- **Task description**:
Nothing but the records, copied exactly and stripped of pictures, should be in the answer.

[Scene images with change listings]
----------

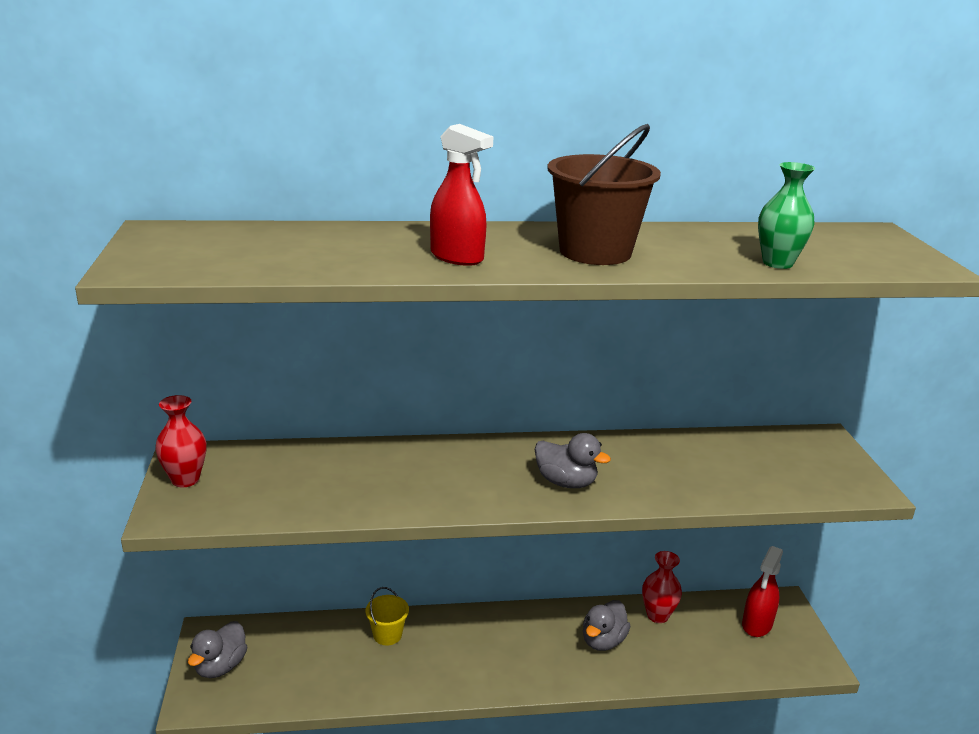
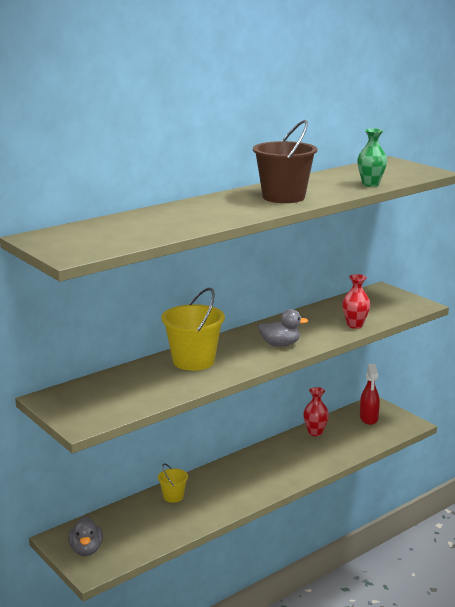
camera: 30 degrees left, 5 degrees down
(185, 479) = (65, 408): red vase -> red vase (355, 325)
(419, 466) = (193, 361): none -> yellow bucket
(457, 257) = (224, 214): red spray bottle -> none
(603, 641) = (297, 454): grey duck -> none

----------

- **Answer space**:
camera: 30 degrees left, 5 degrees down
(185, 479) = (65, 408): red vase -> red vase (355, 325)
(419, 466) = (193, 361): none -> yellow bucket
(457, 257) = (224, 214): red spray bottle -> none
(603, 641) = (297, 454): grey duck -> none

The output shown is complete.